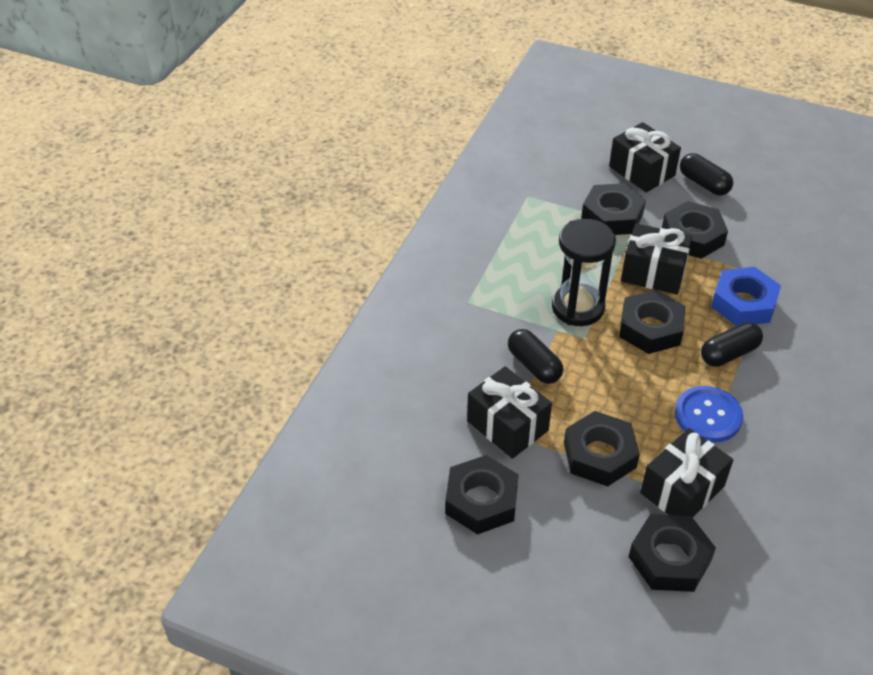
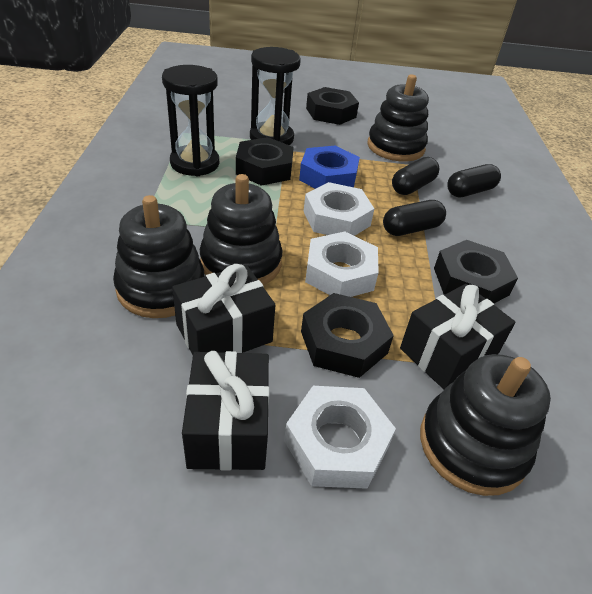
black gift: 4 -> 3
black hourglass: 1 -> 2
black nut: 6 -> 4
black stacking toy: 0 -> 4
blue button: 1 -> 0
white nut: 0 -> 3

++++++

▶ WHAT YOU WILL DO
Would you please repeat the lines from the one with "black hourglass: 1 -> 2" through the last line of the listing above, exactly and with nothing else?

▶ RESPONSE AREA
black hourglass: 1 -> 2
black nut: 6 -> 4
black stacking toy: 0 -> 4
blue button: 1 -> 0
white nut: 0 -> 3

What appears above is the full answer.